# [WORK TASK]
Where does the word "degrees" show up in the records? Copy every line that holds it.

# [RECORDS]
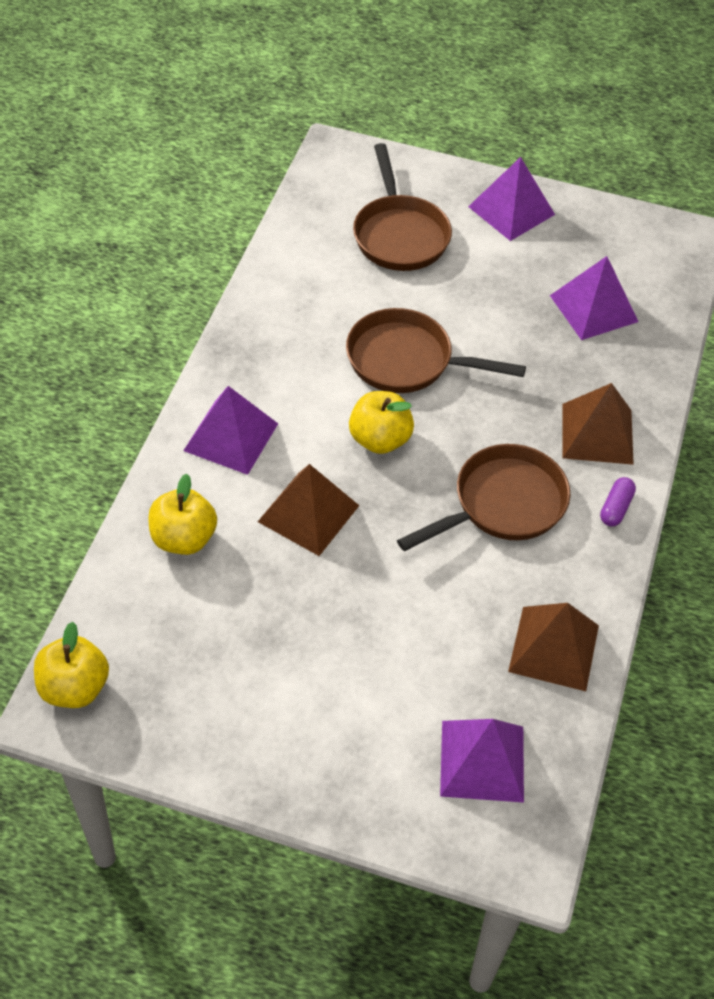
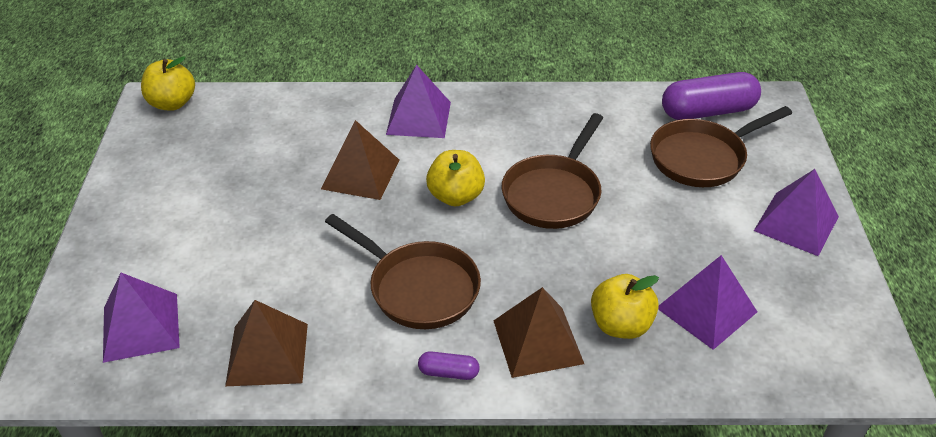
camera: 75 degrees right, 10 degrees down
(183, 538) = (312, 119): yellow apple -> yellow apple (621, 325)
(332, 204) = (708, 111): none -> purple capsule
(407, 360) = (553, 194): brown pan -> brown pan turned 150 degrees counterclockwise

...

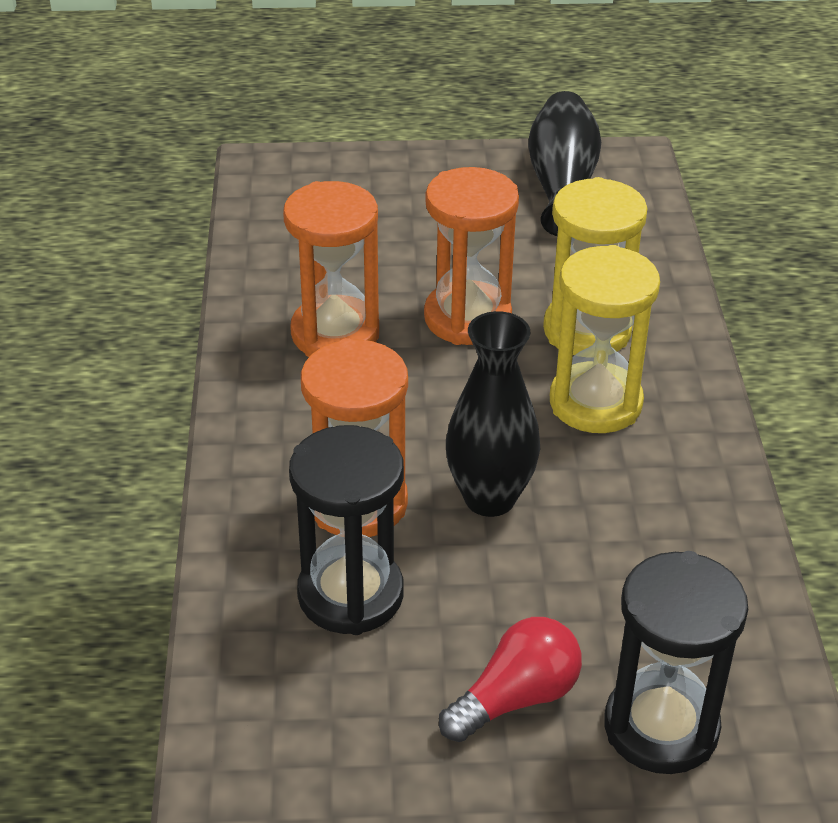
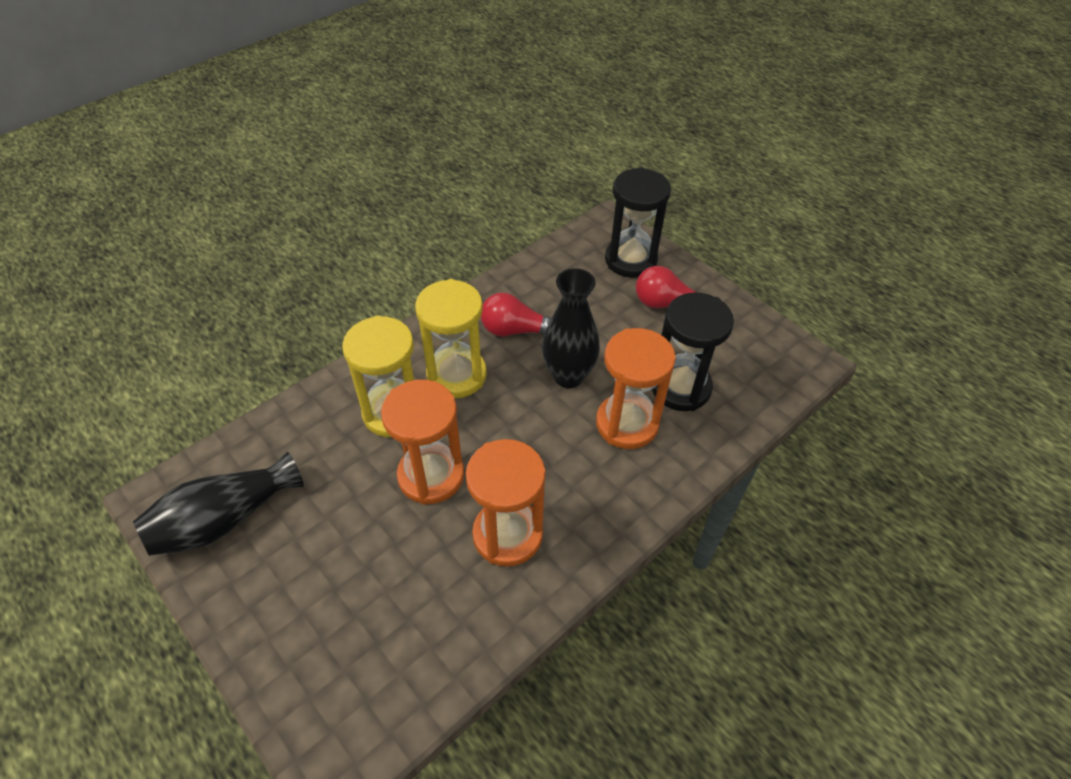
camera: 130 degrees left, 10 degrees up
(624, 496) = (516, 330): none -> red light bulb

---

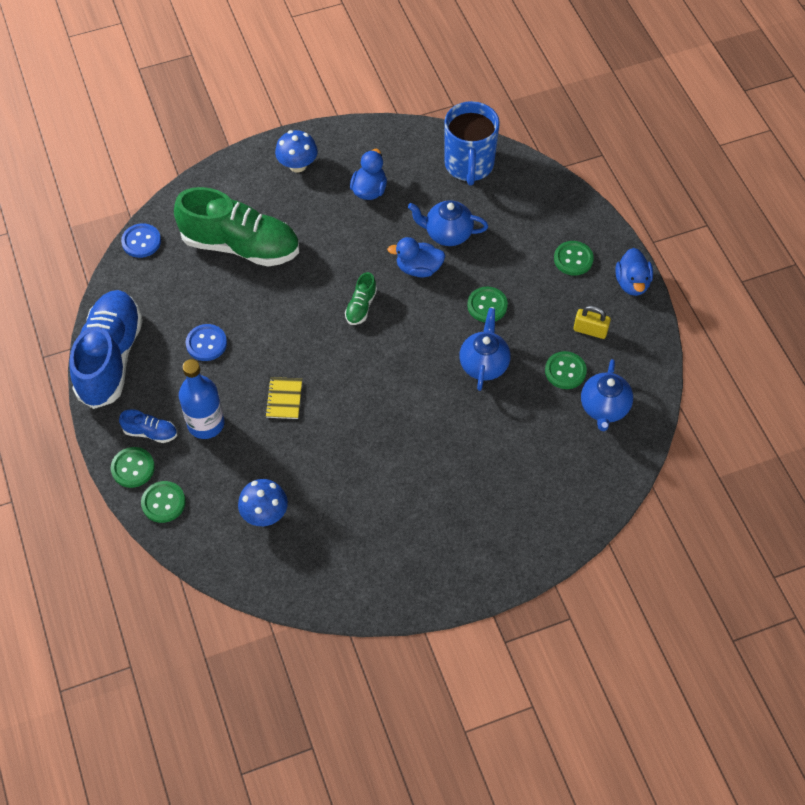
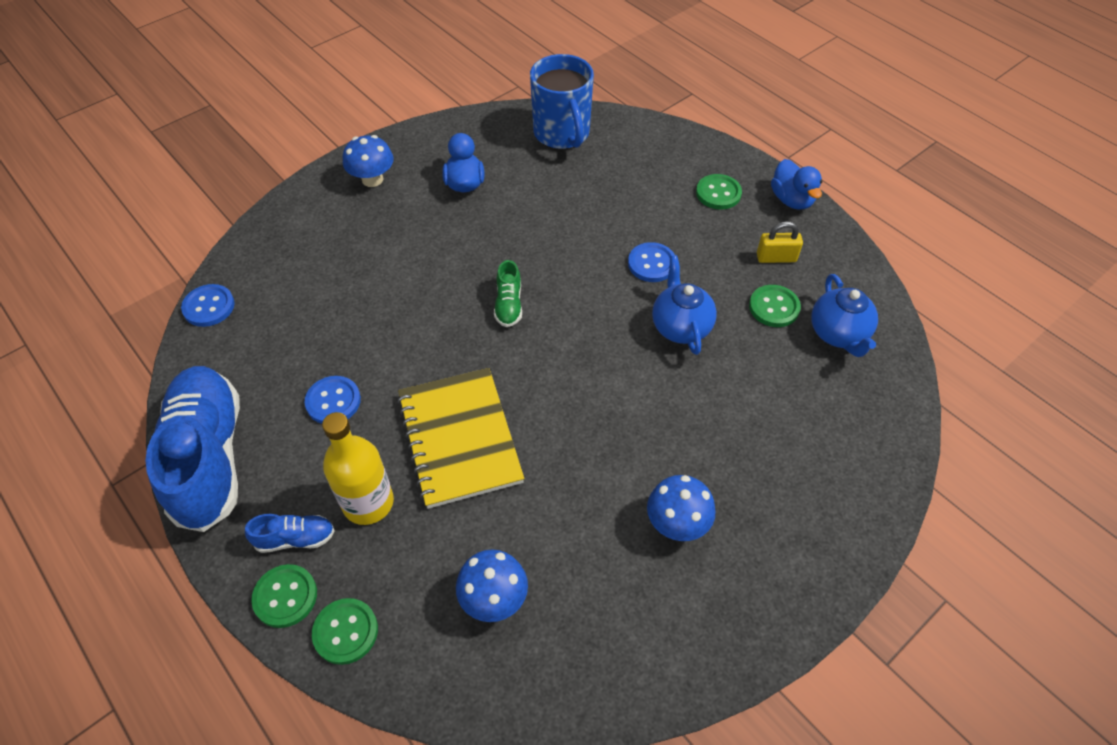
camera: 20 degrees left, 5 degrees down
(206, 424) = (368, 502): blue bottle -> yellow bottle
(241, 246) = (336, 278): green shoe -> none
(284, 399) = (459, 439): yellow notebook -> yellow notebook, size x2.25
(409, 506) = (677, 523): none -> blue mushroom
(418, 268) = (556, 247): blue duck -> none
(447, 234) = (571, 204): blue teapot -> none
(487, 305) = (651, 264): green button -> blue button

# [WRITTEN SOLUTION]
camera: 75 degrees right, 10 degrees down
(407, 360) = (553, 194): brown pan -> brown pan turned 150 degrees counterclockwise
camera: 130 degrees left, 10 degrees up
camera: 20 degrees left, 5 degrees down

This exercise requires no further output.